◆ **YOUR OBJECTIVE**
As the answer, set down the lines below from the one containing "RFID: MFRC522 -> PN532" through the one containing "PIXELS1 pin DIN: A4 -> D9", exactly and inclusively, and no others.

◆ **EXERCISE DATA**
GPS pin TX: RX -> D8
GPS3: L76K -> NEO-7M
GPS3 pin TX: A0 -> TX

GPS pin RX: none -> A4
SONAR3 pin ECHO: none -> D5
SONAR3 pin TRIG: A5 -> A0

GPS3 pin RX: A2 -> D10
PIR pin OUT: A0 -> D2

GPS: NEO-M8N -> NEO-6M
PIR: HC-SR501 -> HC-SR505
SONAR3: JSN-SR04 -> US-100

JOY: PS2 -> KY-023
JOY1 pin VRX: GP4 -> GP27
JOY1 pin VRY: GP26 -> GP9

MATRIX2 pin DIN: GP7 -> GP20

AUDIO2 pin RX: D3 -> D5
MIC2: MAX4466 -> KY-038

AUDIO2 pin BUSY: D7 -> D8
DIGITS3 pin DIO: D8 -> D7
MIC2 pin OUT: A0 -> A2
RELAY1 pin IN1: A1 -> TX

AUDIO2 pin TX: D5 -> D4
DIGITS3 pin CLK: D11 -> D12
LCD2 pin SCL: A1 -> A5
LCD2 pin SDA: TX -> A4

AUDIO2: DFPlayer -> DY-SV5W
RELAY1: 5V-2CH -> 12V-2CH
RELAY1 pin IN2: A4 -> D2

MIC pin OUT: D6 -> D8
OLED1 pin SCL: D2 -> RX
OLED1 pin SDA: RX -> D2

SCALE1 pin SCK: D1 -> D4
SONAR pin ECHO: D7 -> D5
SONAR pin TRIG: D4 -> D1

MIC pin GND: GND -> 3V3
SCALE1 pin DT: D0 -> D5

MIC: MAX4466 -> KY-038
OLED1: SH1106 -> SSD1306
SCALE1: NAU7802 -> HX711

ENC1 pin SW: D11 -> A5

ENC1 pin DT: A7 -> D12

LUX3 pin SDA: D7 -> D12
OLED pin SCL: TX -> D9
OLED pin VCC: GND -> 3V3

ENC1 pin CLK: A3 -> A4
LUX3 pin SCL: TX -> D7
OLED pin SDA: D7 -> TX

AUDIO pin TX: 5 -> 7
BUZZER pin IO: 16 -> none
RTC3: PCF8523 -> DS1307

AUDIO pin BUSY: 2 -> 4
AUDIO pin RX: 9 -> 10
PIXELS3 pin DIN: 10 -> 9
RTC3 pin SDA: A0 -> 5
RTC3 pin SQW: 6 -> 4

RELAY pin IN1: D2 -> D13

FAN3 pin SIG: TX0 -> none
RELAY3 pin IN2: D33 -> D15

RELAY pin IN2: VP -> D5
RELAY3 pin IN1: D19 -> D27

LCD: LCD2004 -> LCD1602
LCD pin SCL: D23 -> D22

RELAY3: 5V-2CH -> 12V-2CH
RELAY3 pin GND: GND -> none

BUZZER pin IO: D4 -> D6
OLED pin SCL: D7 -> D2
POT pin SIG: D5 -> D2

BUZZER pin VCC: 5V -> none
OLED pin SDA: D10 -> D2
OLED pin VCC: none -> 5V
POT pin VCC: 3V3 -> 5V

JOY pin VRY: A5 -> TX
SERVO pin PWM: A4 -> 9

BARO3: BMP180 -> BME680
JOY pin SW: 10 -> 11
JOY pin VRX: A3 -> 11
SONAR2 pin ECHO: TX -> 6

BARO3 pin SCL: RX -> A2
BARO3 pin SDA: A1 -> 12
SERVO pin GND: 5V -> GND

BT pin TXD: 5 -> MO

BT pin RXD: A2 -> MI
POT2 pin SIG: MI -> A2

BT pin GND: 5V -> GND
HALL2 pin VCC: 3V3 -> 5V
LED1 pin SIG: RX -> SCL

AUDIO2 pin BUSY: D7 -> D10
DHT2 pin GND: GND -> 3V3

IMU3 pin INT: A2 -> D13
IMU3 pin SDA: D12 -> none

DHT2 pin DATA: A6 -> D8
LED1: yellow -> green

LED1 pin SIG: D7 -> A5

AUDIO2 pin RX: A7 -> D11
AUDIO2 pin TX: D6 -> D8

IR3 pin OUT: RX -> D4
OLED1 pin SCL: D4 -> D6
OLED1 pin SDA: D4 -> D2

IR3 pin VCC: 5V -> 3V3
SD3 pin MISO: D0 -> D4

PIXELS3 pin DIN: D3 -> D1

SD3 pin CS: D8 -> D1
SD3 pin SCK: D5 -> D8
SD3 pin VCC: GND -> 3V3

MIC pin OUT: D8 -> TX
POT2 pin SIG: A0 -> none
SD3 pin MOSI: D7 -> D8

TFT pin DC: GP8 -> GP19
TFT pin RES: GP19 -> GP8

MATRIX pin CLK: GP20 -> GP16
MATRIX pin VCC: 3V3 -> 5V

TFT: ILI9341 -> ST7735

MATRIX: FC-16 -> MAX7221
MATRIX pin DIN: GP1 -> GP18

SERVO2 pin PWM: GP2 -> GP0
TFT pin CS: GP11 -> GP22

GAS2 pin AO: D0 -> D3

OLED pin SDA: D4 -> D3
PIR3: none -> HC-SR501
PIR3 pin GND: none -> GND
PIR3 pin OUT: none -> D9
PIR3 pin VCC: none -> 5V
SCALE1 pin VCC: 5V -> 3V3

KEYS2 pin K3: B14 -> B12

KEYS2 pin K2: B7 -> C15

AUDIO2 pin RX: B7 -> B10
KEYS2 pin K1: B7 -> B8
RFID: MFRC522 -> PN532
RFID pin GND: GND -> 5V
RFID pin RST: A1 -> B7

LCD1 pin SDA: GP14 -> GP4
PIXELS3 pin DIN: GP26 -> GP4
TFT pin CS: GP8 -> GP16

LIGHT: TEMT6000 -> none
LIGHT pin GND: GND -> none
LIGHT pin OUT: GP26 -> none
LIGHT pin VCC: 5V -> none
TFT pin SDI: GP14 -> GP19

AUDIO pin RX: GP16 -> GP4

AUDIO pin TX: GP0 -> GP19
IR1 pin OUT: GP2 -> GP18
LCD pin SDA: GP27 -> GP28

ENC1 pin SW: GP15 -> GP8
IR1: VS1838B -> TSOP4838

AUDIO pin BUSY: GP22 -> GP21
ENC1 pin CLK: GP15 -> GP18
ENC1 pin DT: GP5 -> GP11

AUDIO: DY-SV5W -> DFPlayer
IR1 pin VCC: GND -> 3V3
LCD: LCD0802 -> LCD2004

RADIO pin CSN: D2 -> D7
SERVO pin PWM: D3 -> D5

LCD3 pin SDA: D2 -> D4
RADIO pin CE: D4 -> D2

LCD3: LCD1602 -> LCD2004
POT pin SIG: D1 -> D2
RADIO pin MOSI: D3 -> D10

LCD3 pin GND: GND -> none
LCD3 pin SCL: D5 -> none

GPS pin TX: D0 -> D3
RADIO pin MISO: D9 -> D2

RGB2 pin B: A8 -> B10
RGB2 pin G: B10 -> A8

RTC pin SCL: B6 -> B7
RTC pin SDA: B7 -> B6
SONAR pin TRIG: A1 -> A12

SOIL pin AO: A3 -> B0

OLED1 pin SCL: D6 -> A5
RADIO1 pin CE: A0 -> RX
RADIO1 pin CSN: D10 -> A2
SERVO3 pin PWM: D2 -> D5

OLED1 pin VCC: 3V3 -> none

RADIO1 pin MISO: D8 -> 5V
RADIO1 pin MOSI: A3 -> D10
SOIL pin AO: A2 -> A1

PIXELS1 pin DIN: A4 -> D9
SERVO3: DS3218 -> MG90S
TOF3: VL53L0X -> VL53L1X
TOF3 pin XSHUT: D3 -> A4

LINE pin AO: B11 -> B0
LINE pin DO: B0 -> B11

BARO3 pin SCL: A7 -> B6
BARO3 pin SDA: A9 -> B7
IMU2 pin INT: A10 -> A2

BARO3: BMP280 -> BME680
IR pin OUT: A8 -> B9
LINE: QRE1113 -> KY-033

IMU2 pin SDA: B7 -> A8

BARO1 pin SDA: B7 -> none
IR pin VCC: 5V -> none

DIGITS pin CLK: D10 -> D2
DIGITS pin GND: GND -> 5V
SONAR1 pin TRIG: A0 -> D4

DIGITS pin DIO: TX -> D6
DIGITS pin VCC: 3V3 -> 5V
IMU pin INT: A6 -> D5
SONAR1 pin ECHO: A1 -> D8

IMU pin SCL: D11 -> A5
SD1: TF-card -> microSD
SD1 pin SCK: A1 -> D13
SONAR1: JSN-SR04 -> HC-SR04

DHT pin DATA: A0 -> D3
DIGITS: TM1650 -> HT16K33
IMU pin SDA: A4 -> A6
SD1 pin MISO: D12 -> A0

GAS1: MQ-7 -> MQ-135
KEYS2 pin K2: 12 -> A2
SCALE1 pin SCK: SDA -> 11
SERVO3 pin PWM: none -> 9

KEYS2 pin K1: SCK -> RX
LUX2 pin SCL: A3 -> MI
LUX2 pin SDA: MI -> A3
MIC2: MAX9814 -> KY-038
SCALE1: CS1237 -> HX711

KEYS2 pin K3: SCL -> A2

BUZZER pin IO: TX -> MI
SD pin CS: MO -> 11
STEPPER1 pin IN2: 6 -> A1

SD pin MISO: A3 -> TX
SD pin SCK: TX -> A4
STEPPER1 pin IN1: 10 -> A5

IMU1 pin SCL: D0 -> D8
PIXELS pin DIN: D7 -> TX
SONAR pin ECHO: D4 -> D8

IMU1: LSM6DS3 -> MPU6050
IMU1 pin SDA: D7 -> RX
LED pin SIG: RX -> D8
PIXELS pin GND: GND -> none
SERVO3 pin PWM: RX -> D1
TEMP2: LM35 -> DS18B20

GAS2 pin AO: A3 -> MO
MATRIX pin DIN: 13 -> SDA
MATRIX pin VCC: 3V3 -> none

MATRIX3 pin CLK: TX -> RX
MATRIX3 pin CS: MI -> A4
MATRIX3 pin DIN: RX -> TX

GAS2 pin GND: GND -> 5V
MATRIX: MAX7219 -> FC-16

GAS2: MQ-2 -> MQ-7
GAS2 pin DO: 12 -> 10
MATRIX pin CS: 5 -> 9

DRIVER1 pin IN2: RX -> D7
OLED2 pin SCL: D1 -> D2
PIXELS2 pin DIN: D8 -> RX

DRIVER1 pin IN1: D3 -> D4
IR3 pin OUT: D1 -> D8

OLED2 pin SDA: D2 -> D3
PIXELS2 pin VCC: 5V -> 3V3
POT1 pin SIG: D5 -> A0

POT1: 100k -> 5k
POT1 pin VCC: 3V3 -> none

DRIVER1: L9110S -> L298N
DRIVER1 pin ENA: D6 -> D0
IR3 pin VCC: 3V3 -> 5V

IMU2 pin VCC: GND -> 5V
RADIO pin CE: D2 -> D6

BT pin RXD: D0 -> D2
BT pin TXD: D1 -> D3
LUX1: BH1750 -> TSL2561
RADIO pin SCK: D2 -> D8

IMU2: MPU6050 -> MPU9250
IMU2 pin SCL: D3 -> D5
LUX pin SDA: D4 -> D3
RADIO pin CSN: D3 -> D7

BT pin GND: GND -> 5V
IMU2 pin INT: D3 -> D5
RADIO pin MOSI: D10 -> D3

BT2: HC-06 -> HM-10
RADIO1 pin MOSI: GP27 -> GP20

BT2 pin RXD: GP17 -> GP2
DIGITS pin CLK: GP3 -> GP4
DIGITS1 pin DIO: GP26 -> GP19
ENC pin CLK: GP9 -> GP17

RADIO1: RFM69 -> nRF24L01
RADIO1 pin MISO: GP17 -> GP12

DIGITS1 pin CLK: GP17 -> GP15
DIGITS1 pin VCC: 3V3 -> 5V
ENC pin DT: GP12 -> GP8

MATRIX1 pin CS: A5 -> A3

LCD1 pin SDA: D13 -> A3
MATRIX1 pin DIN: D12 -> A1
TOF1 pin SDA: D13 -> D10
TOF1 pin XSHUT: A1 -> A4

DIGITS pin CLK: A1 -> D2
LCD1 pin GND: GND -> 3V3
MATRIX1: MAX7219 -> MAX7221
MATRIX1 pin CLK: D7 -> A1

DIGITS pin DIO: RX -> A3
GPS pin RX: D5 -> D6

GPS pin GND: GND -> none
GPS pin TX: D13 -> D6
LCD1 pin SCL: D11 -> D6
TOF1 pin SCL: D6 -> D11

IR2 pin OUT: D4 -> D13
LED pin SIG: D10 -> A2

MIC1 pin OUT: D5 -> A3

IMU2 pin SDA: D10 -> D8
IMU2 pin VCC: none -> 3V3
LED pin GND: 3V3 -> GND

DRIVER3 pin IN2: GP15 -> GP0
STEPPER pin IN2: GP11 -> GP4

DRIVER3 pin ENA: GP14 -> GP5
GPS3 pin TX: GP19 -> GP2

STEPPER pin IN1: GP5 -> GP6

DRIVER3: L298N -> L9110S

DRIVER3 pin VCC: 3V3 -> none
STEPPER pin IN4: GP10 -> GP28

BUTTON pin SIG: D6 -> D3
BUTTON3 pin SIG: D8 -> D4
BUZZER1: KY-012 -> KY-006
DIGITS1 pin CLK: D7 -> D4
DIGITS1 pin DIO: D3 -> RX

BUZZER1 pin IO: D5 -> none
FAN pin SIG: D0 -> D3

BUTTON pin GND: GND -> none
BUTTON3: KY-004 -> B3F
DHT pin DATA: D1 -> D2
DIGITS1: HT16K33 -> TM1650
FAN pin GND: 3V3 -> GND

◆ **RESULT FOR THIS TASK**
RFID: MFRC522 -> PN532
RFID pin GND: GND -> 5V
RFID pin RST: A1 -> B7

LCD1 pin SDA: GP14 -> GP4
PIXELS3 pin DIN: GP26 -> GP4
TFT pin CS: GP8 -> GP16

LIGHT: TEMT6000 -> none
LIGHT pin GND: GND -> none
LIGHT pin OUT: GP26 -> none
LIGHT pin VCC: 5V -> none
TFT pin SDI: GP14 -> GP19

AUDIO pin RX: GP16 -> GP4

AUDIO pin TX: GP0 -> GP19
IR1 pin OUT: GP2 -> GP18
LCD pin SDA: GP27 -> GP28

ENC1 pin SW: GP15 -> GP8
IR1: VS1838B -> TSOP4838

AUDIO pin BUSY: GP22 -> GP21
ENC1 pin CLK: GP15 -> GP18
ENC1 pin DT: GP5 -> GP11

AUDIO: DY-SV5W -> DFPlayer
IR1 pin VCC: GND -> 3V3
LCD: LCD0802 -> LCD2004

RADIO pin CSN: D2 -> D7
SERVO pin PWM: D3 -> D5

LCD3 pin SDA: D2 -> D4
RADIO pin CE: D4 -> D2

LCD3: LCD1602 -> LCD2004
POT pin SIG: D1 -> D2
RADIO pin MOSI: D3 -> D10

LCD3 pin GND: GND -> none
LCD3 pin SCL: D5 -> none

GPS pin TX: D0 -> D3
RADIO pin MISO: D9 -> D2

RGB2 pin B: A8 -> B10
RGB2 pin G: B10 -> A8

RTC pin SCL: B6 -> B7
RTC pin SDA: B7 -> B6
SONAR pin TRIG: A1 -> A12

SOIL pin AO: A3 -> B0

OLED1 pin SCL: D6 -> A5
RADIO1 pin CE: A0 -> RX
RADIO1 pin CSN: D10 -> A2
SERVO3 pin PWM: D2 -> D5

OLED1 pin VCC: 3V3 -> none

RADIO1 pin MISO: D8 -> 5V
RADIO1 pin MOSI: A3 -> D10
SOIL pin AO: A2 -> A1

PIXELS1 pin DIN: A4 -> D9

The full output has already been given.